◆ **What you have to do**: I need all the entries repeated exactly as written.

◆ **Exercise data**:
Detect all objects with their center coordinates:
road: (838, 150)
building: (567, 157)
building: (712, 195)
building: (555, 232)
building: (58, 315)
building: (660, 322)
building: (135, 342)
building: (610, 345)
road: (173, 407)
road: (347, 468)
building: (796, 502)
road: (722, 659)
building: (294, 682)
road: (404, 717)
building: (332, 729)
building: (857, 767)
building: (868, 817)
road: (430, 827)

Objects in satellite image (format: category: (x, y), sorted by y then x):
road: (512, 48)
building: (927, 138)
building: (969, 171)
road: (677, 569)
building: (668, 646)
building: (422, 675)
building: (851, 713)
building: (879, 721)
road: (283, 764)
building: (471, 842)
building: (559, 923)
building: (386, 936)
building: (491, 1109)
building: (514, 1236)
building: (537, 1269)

◆ **Solution to the problem**:
Detect all objects with their center coordinates:
road: (838, 150)
building: (567, 157)
building: (712, 195)
building: (555, 232)
building: (58, 315)
building: (660, 322)
building: (135, 342)
building: (610, 345)
road: (173, 407)
road: (347, 468)
building: (796, 502)
road: (722, 659)
building: (294, 682)
road: (404, 717)
building: (332, 729)
building: (857, 767)
building: (868, 817)
road: (430, 827)

Objects in satellite image (format: category: (x, y), sorted by y then x):
road: (512, 48)
building: (927, 138)
building: (969, 171)
road: (677, 569)
building: (668, 646)
building: (422, 675)
building: (851, 713)
building: (879, 721)
road: (283, 764)
building: (471, 842)
building: (559, 923)
building: (386, 936)
building: (491, 1109)
building: (514, 1236)
building: (537, 1269)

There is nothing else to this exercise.